BEGIN

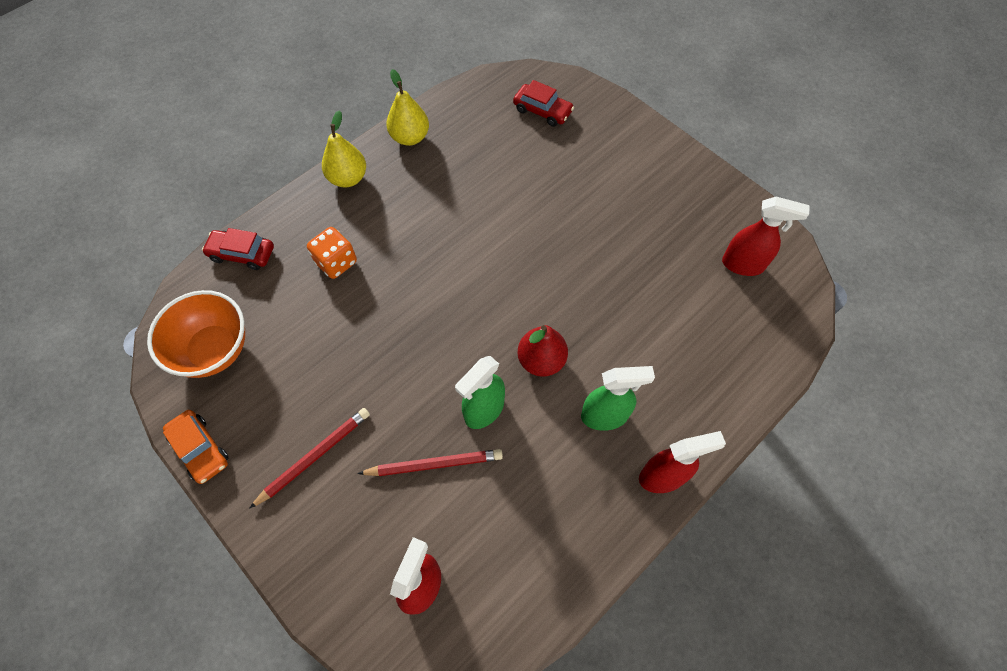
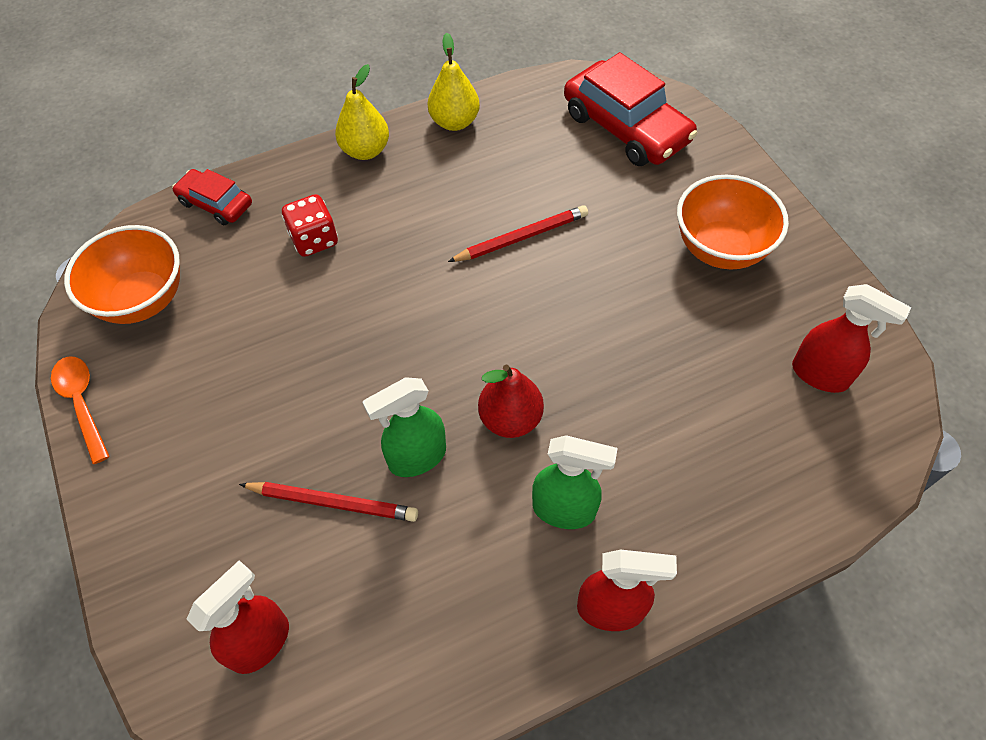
camera: 20 degrees right, 5 degrees down
(200, 449) = (82, 403): orange car -> orange spoon
(314, 456) = (200, 450): red pencil -> red pencil (521, 237)
(336, 262) = (314, 240): orange dice -> red dice
(542, 111) = (626, 127): red car -> red car, size x1.81
(644, 189) = (720, 249): none -> orange bowl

END

Required work:
Which lines in the entries above contain "orange"? Pull each of them out.

Response to the exercise:
(200, 449) = (82, 403): orange car -> orange spoon
(336, 262) = (314, 240): orange dice -> red dice
(644, 189) = (720, 249): none -> orange bowl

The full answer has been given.